What you need to do
Some entries follow. Reproduce exactly the lines starting at the one with "(221, 282) = (188, 177): black" and stopping after the one with "(555, 143) = (544, 315): white".

Information given
* * * * * * *

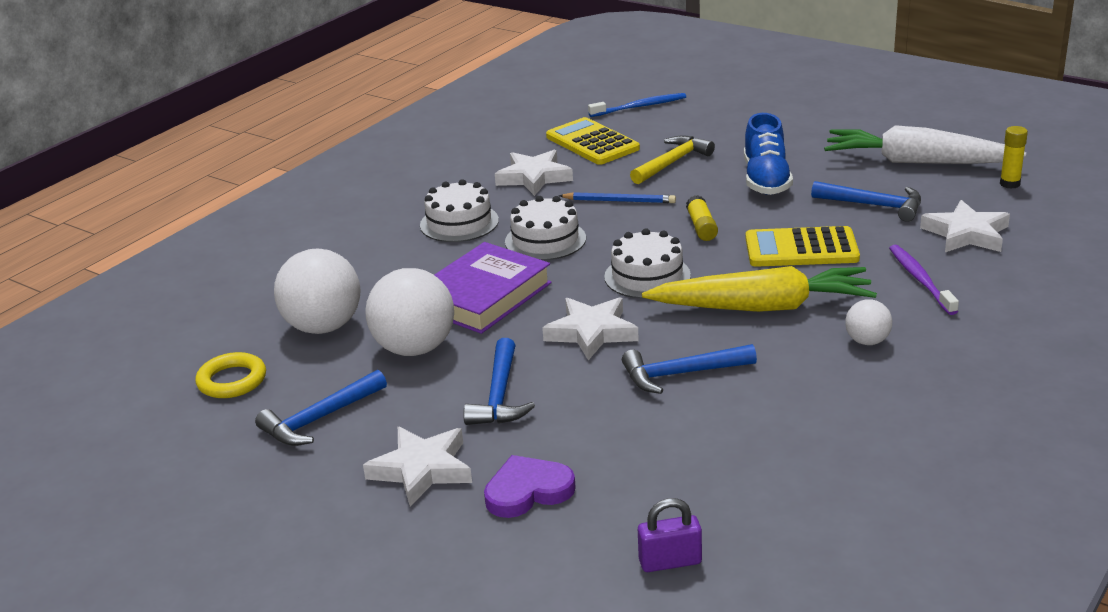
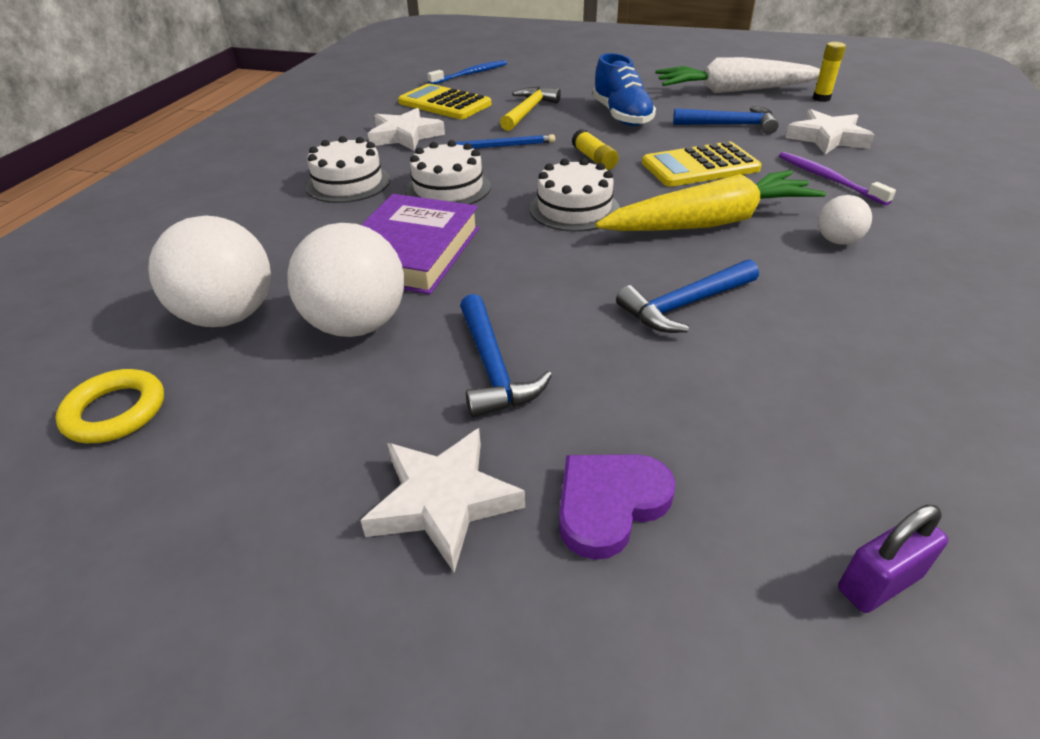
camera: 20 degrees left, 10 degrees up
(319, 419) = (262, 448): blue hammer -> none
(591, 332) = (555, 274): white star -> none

* * * * * * *

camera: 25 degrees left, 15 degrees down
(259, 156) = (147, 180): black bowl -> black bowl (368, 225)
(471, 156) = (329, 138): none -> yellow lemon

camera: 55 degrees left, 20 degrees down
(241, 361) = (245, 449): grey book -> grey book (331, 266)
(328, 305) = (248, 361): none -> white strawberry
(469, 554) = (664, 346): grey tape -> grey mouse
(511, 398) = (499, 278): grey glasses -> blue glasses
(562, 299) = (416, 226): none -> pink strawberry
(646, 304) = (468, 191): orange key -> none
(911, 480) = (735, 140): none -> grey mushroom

* * * * * * *

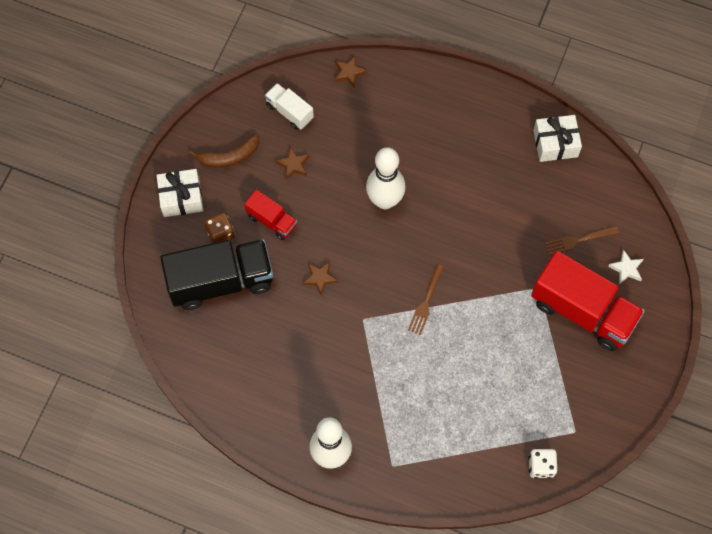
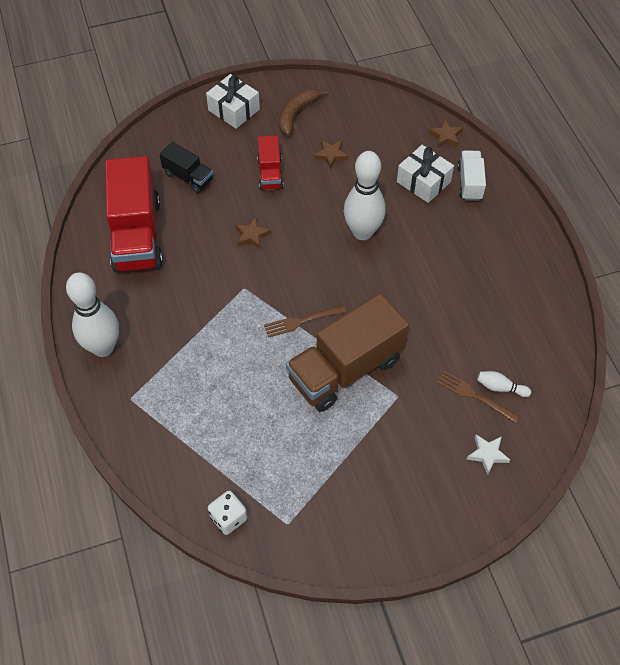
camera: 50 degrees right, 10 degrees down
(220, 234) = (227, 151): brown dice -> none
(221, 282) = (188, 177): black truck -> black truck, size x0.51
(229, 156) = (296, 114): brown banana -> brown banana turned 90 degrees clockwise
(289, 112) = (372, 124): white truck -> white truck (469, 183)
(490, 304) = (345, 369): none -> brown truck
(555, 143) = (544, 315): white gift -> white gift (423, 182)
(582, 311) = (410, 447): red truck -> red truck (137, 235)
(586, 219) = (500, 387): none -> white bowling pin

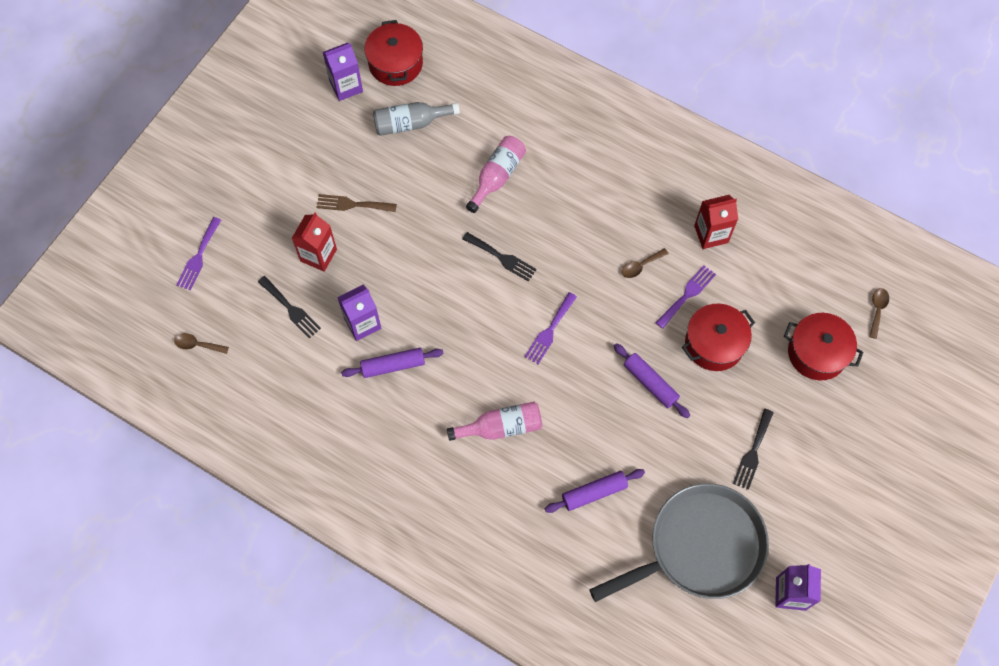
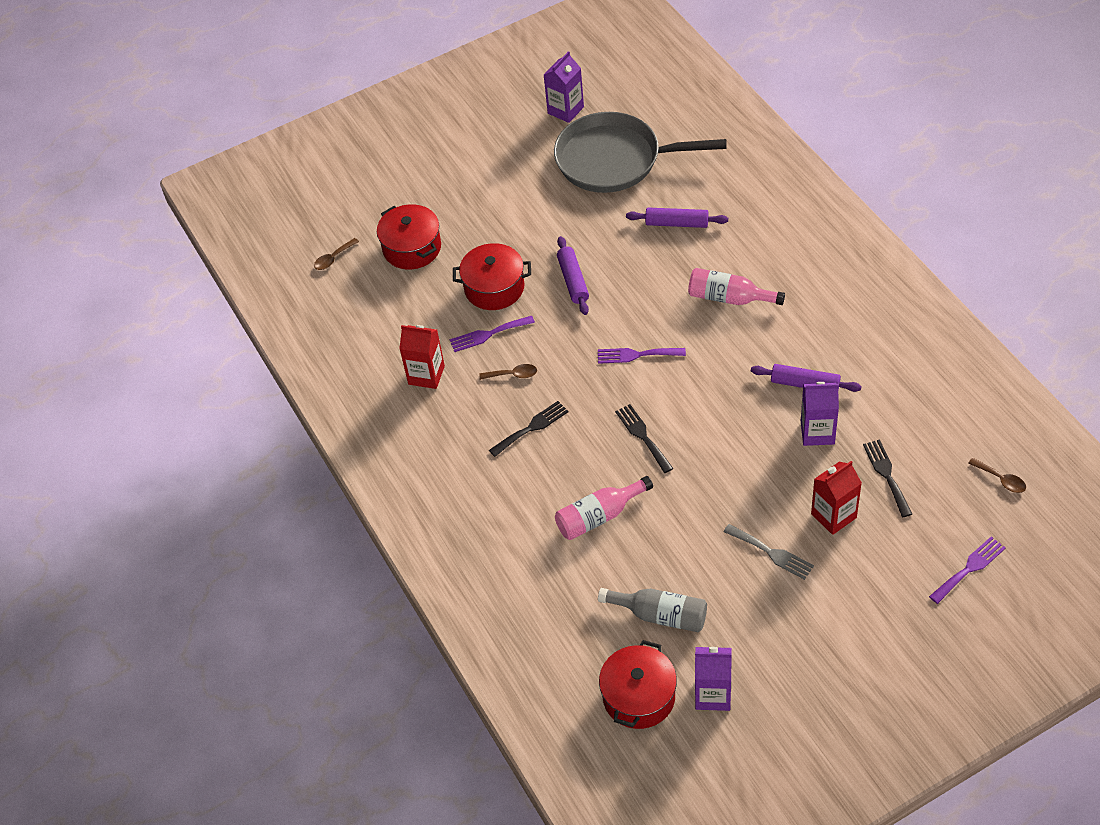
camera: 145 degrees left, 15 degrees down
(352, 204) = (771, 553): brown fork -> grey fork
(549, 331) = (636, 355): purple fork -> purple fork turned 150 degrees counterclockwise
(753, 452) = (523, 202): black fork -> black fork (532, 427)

* * * * * * *

Solution to this task
(221, 282) = (188, 177): black truck -> black truck, size x0.51
(229, 156) = (296, 114): brown banana -> brown banana turned 90 degrees clockwise
(289, 112) = (372, 124): white truck -> white truck (469, 183)
(490, 304) = (345, 369): none -> brown truck
(555, 143) = (544, 315): white gift -> white gift (423, 182)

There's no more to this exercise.